*Assignment*.
The copy you give must match the records exactly, except that it holds no images.

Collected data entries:
◇ ◇ ◇ ◇ ◇ ◇ ◇

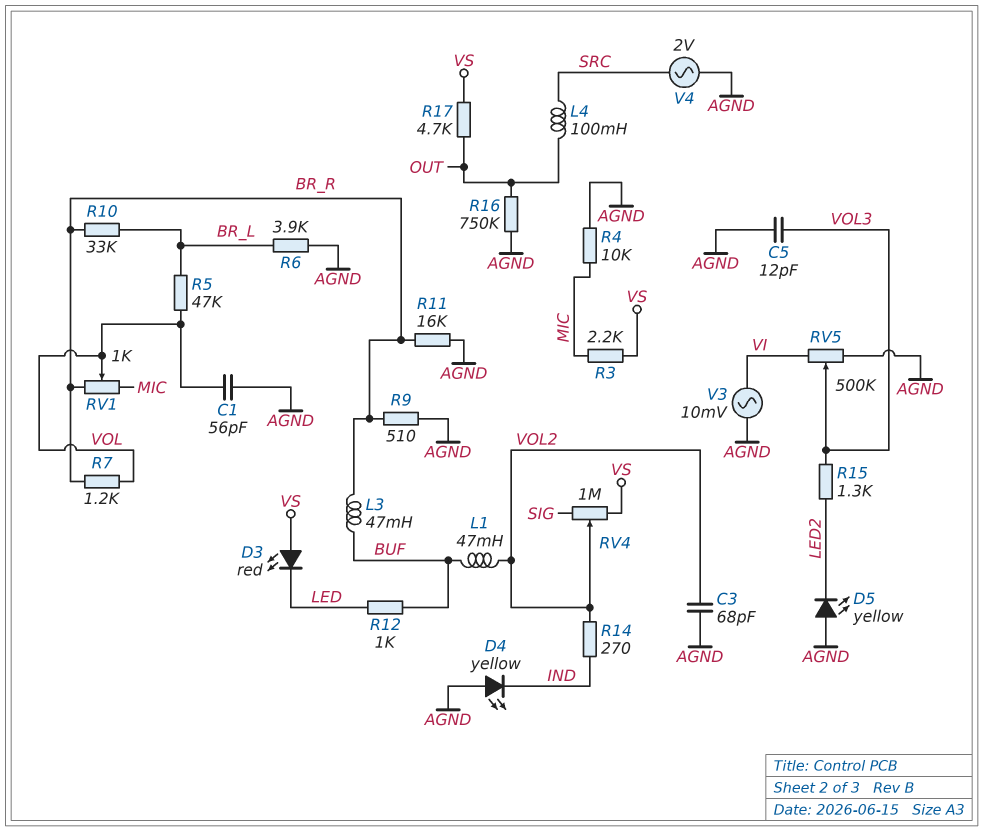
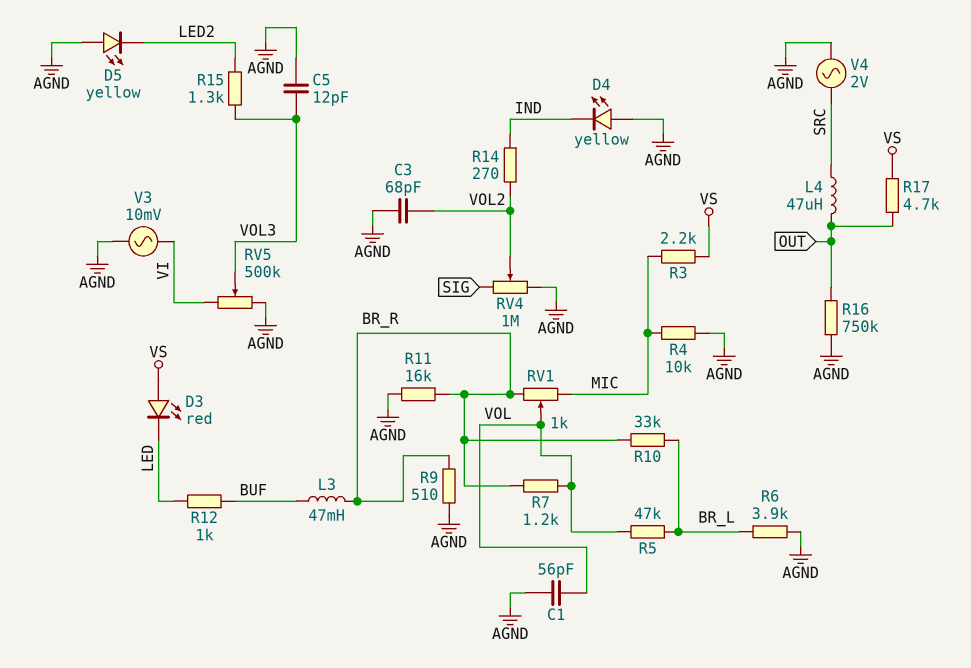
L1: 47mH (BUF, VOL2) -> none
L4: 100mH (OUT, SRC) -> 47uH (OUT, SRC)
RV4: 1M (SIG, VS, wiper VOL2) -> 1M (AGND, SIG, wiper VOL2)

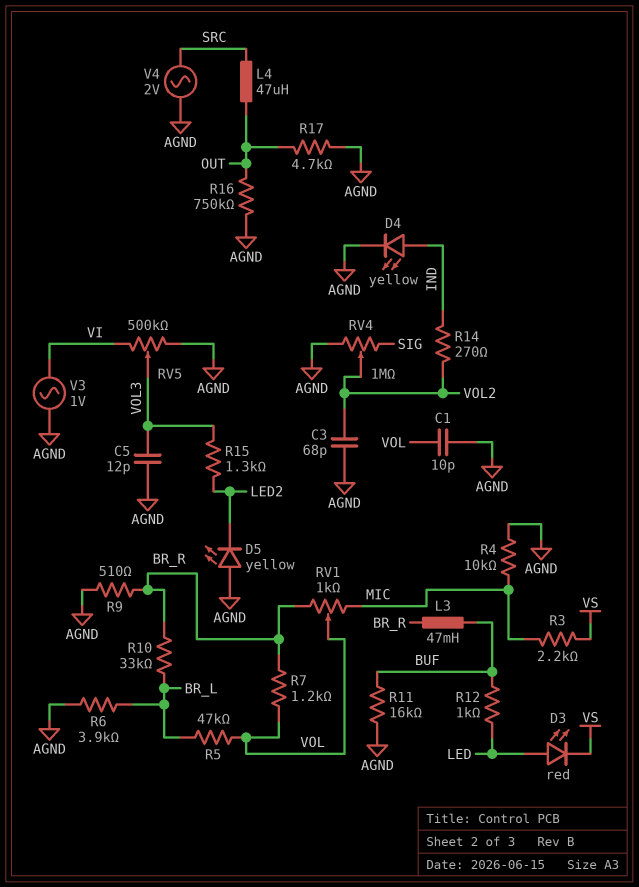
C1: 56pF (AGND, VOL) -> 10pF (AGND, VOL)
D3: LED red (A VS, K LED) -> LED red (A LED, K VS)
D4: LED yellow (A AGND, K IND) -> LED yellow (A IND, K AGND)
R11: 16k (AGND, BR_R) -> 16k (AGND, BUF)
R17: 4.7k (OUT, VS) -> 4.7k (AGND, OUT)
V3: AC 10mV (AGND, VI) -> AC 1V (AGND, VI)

◇ ◇ ◇ ◇ ◇ ◇ ◇

*Task result*.
L1: 47mH (BUF, VOL2) -> none
L4: 100mH (OUT, SRC) -> 47uH (OUT, SRC)
RV4: 1M (SIG, VS, wiper VOL2) -> 1M (AGND, SIG, wiper VOL2)

C1: 56pF (AGND, VOL) -> 10pF (AGND, VOL)
D3: LED red (A VS, K LED) -> LED red (A LED, K VS)
D4: LED yellow (A AGND, K IND) -> LED yellow (A IND, K AGND)
R11: 16k (AGND, BR_R) -> 16k (AGND, BUF)
R17: 4.7k (OUT, VS) -> 4.7k (AGND, OUT)
V3: AC 10mV (AGND, VI) -> AC 1V (AGND, VI)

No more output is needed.